» DATA IN THIS EXERCISE:
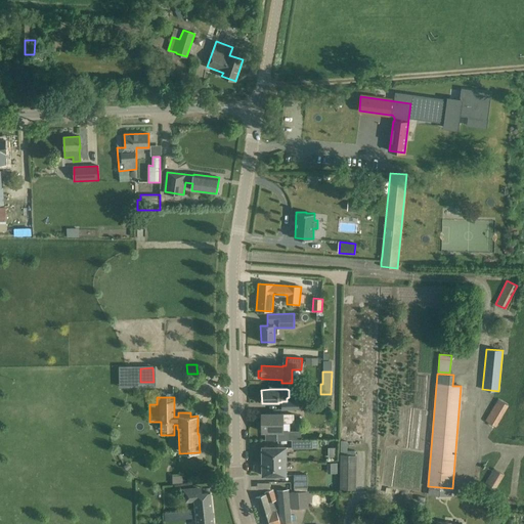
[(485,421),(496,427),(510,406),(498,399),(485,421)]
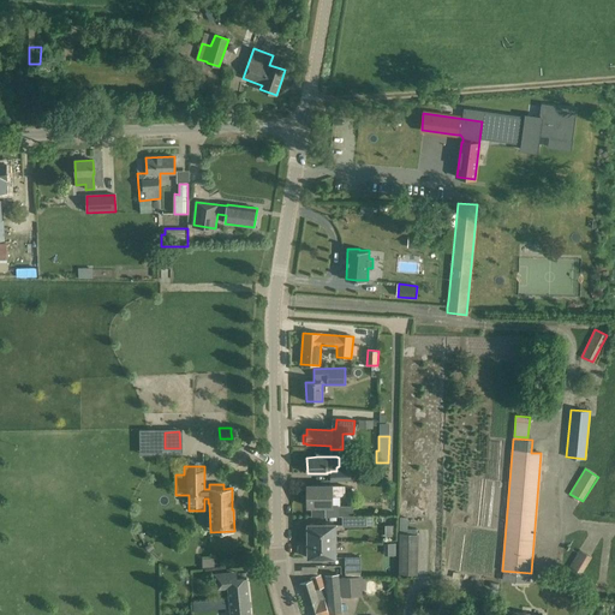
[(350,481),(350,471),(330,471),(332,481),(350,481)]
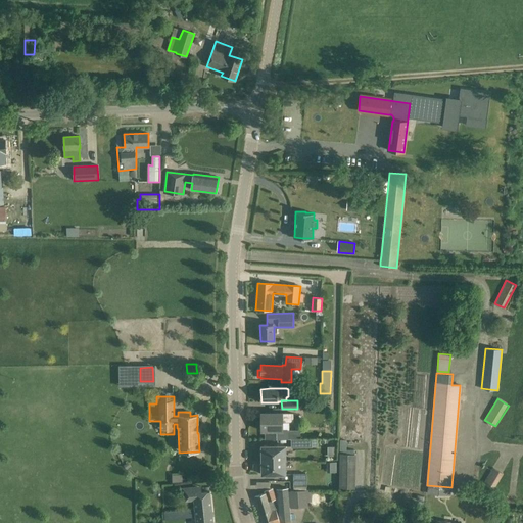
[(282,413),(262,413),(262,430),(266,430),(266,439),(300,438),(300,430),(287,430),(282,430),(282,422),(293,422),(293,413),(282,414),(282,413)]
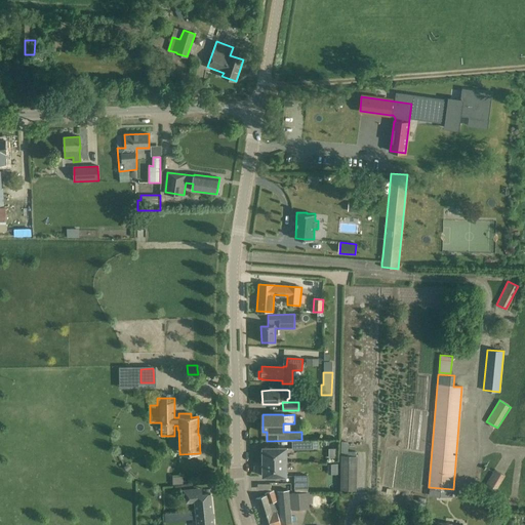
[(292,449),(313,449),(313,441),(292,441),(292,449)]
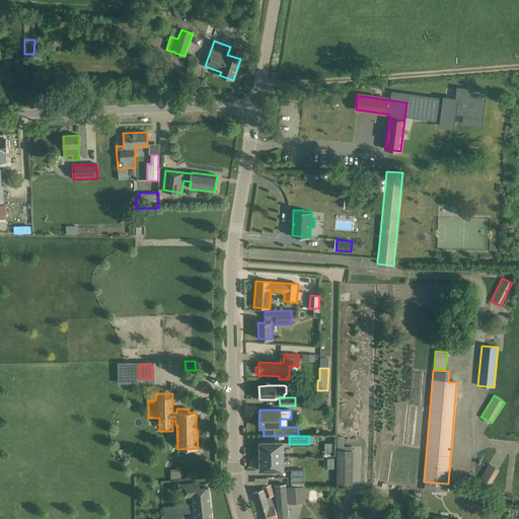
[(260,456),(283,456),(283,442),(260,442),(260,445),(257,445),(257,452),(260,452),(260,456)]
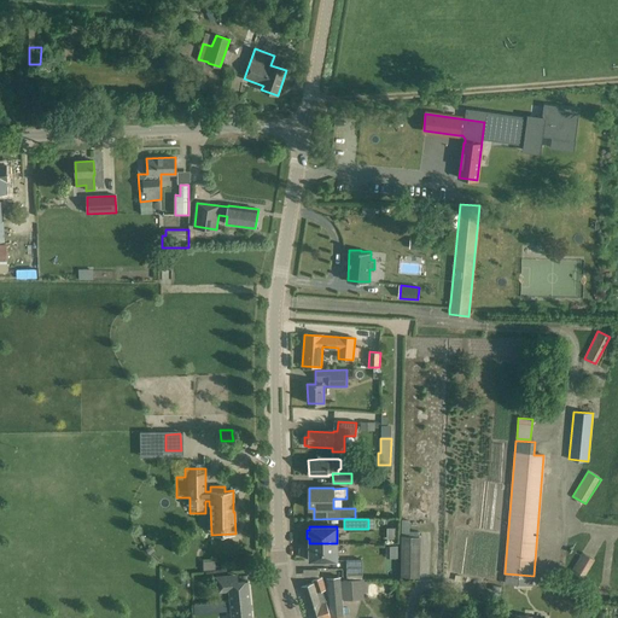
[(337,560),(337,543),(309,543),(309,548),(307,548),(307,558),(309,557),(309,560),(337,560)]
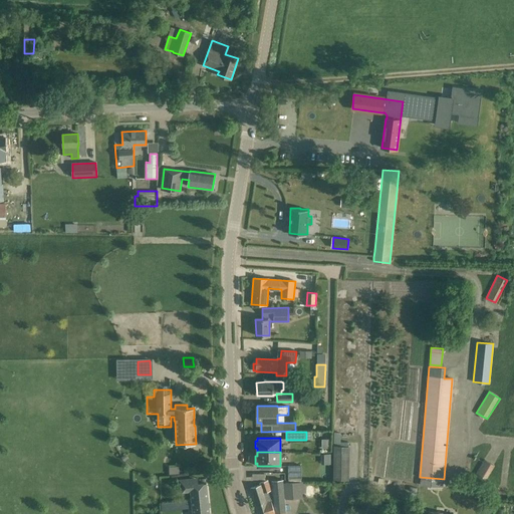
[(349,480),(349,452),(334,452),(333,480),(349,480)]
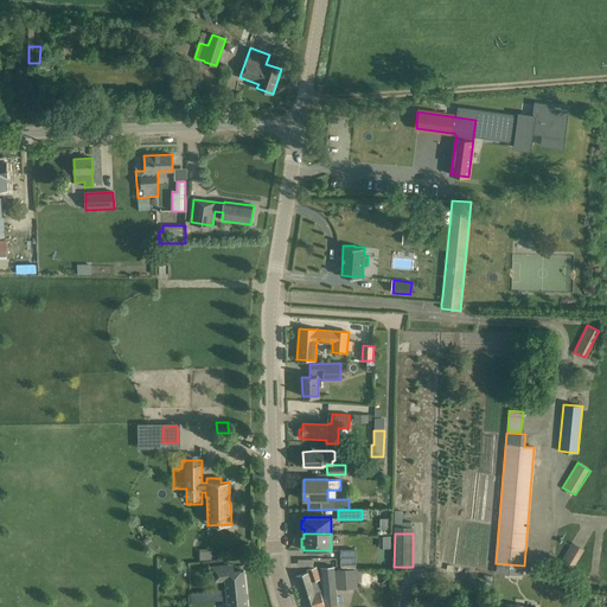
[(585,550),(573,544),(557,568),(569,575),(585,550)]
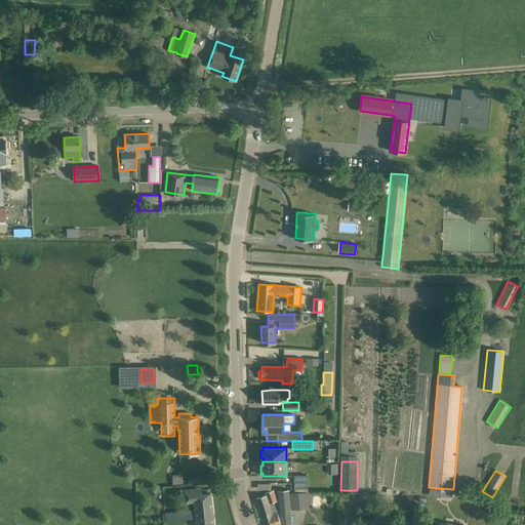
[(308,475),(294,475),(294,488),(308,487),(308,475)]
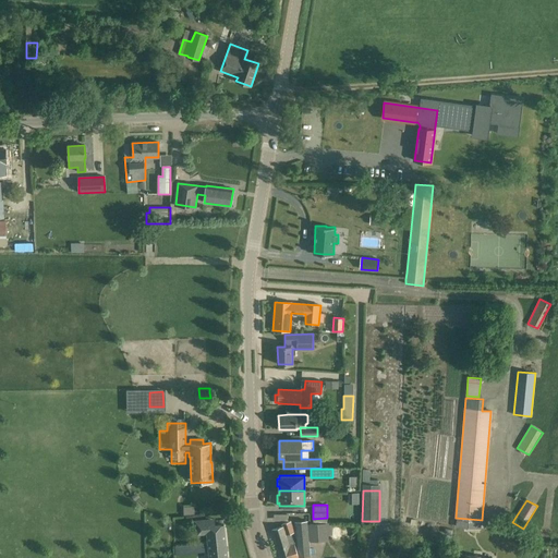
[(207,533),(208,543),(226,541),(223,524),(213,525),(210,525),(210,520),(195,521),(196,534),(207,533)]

---

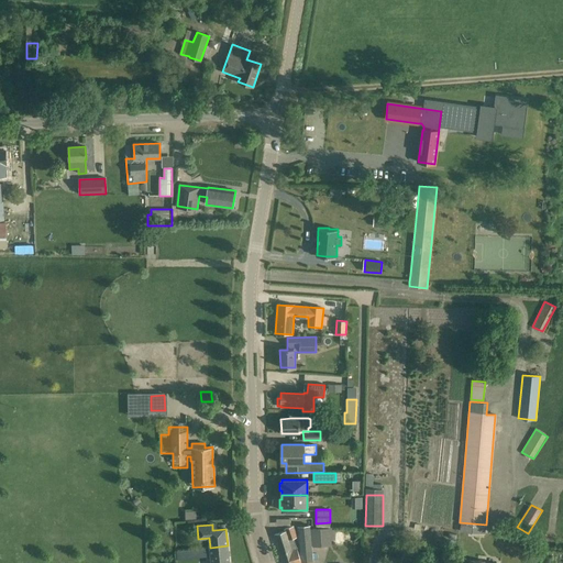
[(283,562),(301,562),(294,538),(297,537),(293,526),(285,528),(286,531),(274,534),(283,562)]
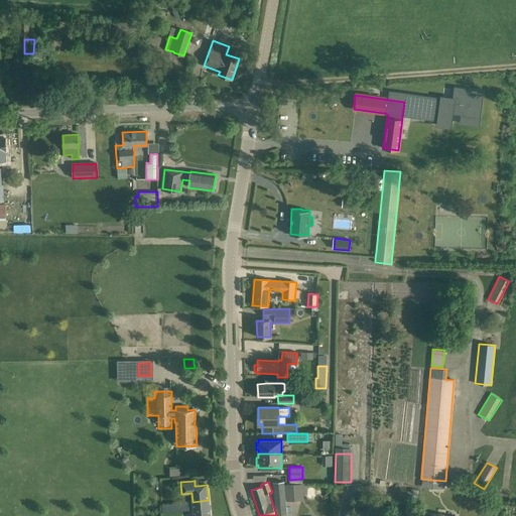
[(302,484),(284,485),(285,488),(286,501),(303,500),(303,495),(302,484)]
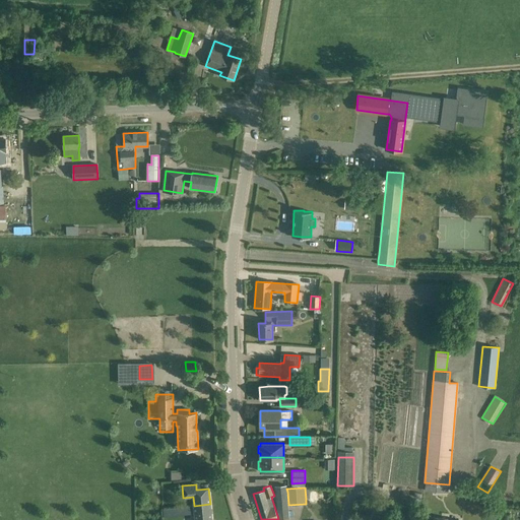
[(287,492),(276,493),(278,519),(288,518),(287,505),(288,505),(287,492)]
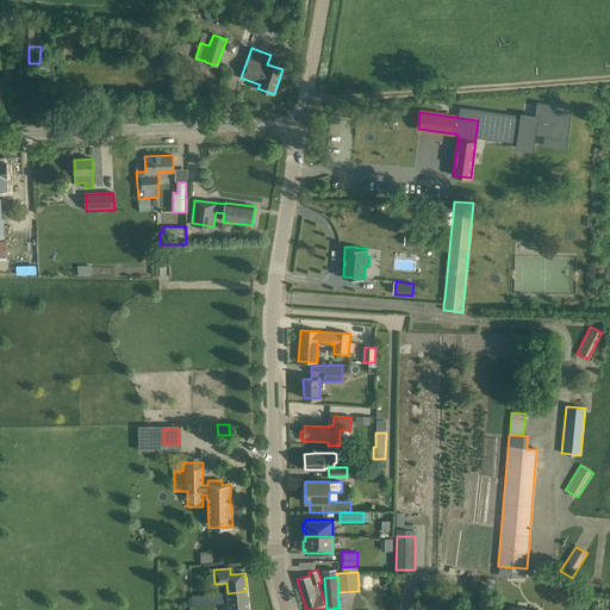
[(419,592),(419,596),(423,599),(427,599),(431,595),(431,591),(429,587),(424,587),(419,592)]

» WORK TASK:
Give back exactly the lines above from the one with "[(485,421),(496,427),(510,406),(498,399),(485,421)]" through the one with "[(585,550),(573,544),(557,568),(569,575),(585,550)]", both included. Pictures don't belong in the copy.

» RESPONSE AREA:
[(485,421),(496,427),(510,406),(498,399),(485,421)]
[(350,481),(350,471),(330,471),(332,481),(350,481)]
[(282,413),(262,413),(262,430),(266,430),(266,439),(300,438),(300,430),(287,430),(282,430),(282,422),(293,422),(293,413),(282,414),(282,413)]
[(292,449),(313,449),(313,441),(292,441),(292,449)]
[(260,456),(283,456),(283,442),(260,442),(260,445),(257,445),(257,452),(260,452),(260,456)]
[(337,560),(337,543),(309,543),(309,548),(307,548),(307,558),(309,557),(309,560),(337,560)]
[(349,480),(349,452),(334,452),(333,480),(349,480)]
[(585,550),(573,544),(557,568),(569,575),(585,550)]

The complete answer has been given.